*** Material for this exercise Section Begins ***
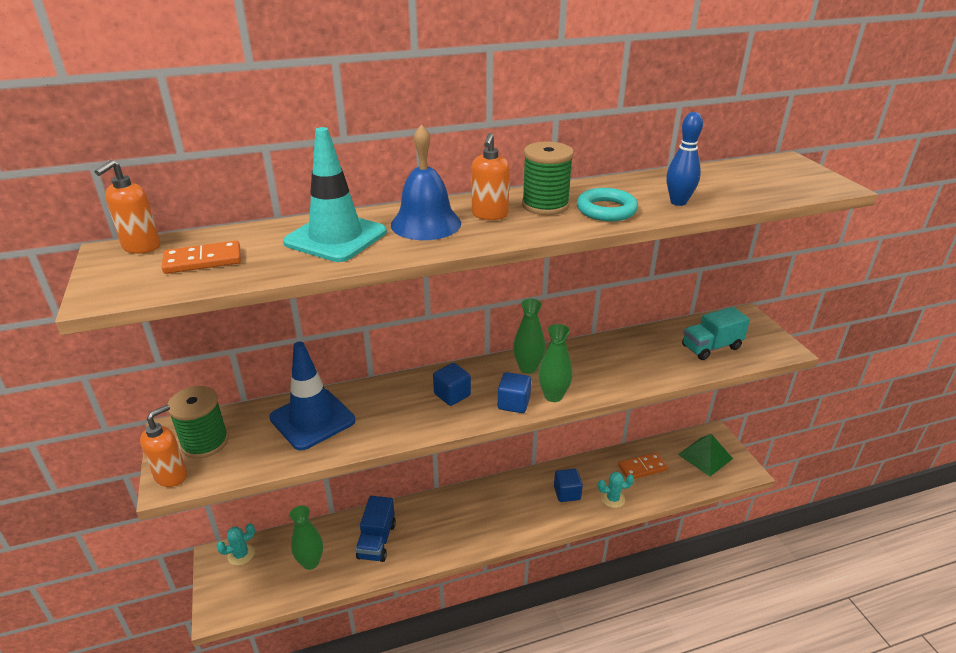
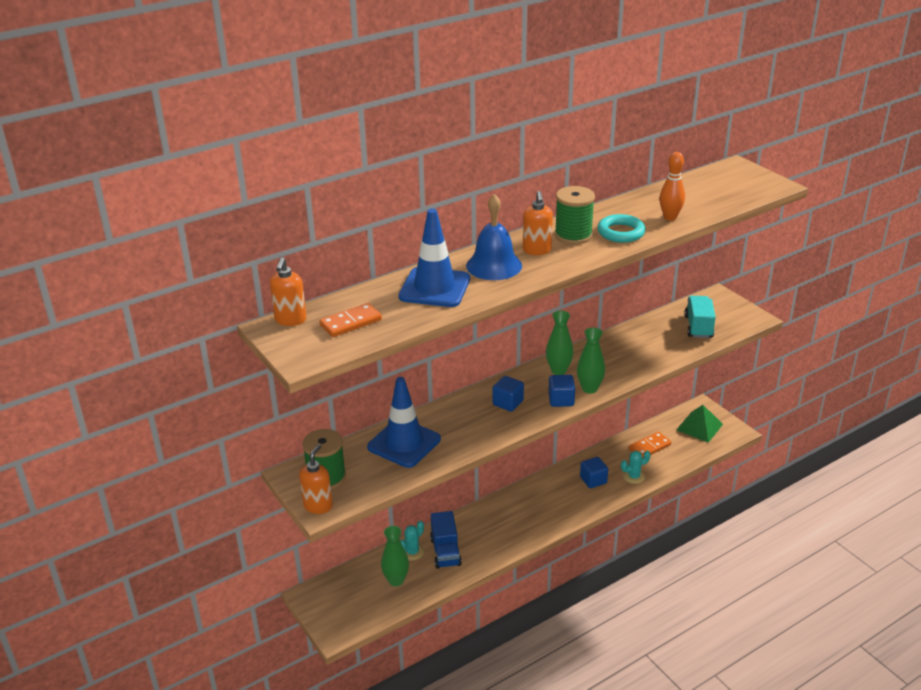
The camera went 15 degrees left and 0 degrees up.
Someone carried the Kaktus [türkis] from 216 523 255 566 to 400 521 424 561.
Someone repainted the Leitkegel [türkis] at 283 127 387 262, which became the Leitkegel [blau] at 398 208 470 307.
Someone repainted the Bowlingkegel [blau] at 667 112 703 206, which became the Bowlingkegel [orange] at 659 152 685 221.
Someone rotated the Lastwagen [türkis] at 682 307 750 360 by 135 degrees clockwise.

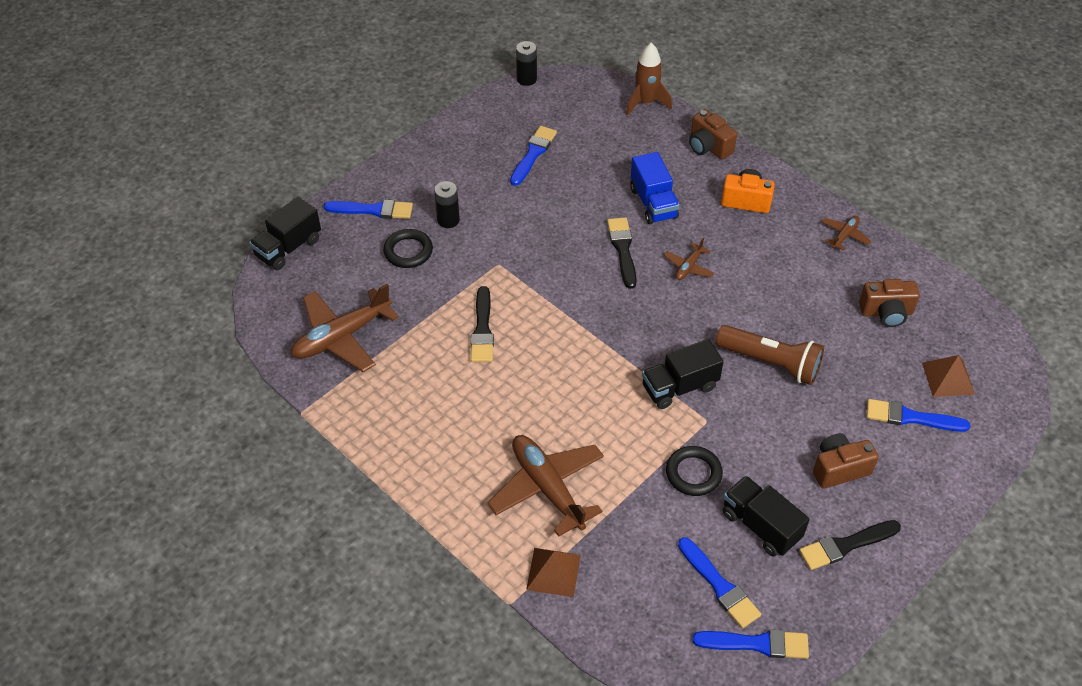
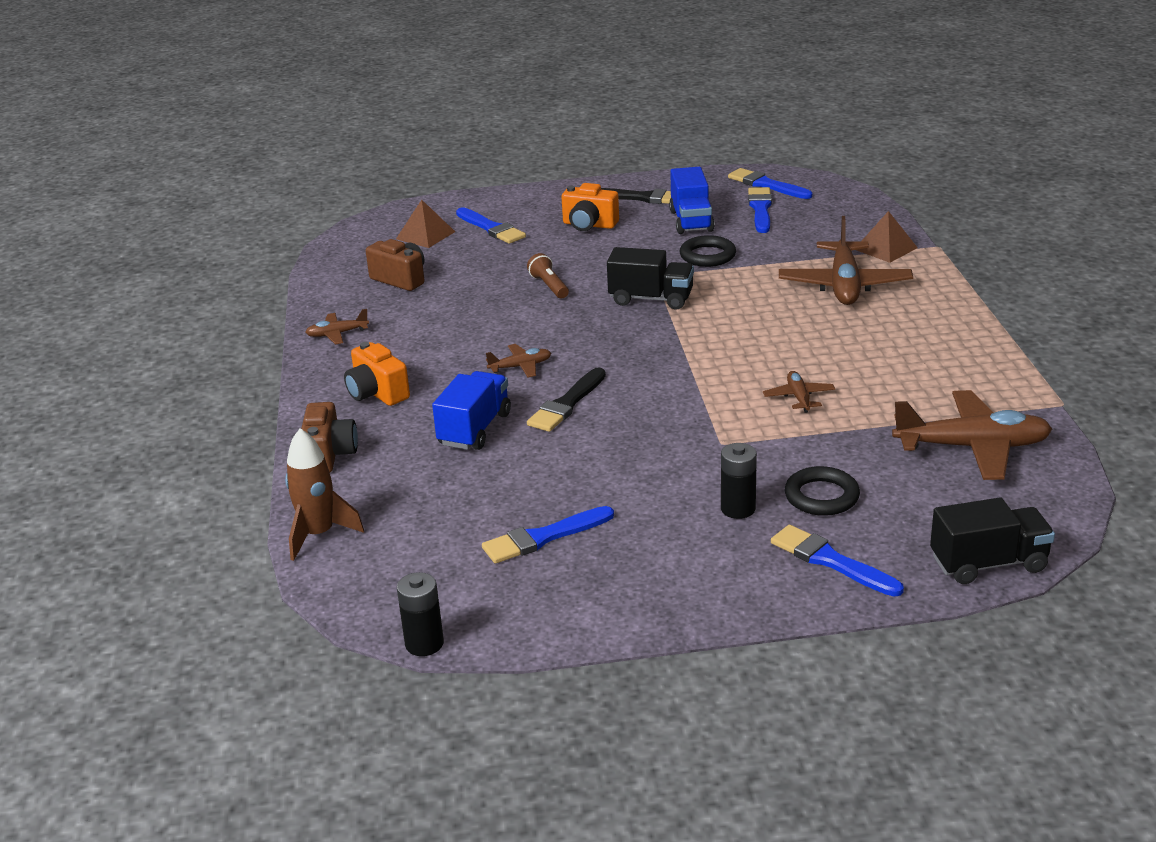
The camera went 140 degrees left and 20 degrees down.
Someone swapped the Pinsel [schwarz] at 471 286 494 362 for the Flugzeug [braun] at 763 371 835 413.
Someone scaled the Taschenlampe [braun] at 716 325 824 385 by 0.55.
Someone repainted the Lastwagen [schwarz] at 723 475 810 556, which became the Lastwagen [blau] at 669 167 715 234.
Someone repainted the Kamera [braun] at 813 433 879 488, which became the Kamera [orange] at 562 183 619 231.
*** Material for this exercise Section Ends ***
● **What is required**
Take the line containing "Someone rotated the" as the first and the last line of the records as the end. Print every line in that span exactly, leaving out pictures.

● **Solution for this problem**
Someone rotated the Lastwagen [türkis] at 682 307 750 360 by 135 degrees clockwise.

The camera went 140 degrees left and 20 degrees down.
Someone swapped the Pinsel [schwarz] at 471 286 494 362 for the Flugzeug [braun] at 763 371 835 413.
Someone scaled the Taschenlampe [braun] at 716 325 824 385 by 0.55.
Someone repainted the Lastwagen [schwarz] at 723 475 810 556, which became the Lastwagen [blau] at 669 167 715 234.
Someone repainted the Kamera [braun] at 813 433 879 488, which became the Kamera [orange] at 562 183 619 231.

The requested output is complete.